Once the line containing "pink house: 1 -> 0" is found, copy it and each subsequent line exactly. Stop at the end of the records below.
· · · · ·
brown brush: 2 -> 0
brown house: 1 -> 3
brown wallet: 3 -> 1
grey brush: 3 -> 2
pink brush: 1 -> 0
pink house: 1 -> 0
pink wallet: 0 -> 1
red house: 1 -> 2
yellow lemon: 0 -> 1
· · · · ·
[ANSWER BOX]
pink house: 1 -> 0
pink wallet: 0 -> 1
red house: 1 -> 2
yellow lemon: 0 -> 1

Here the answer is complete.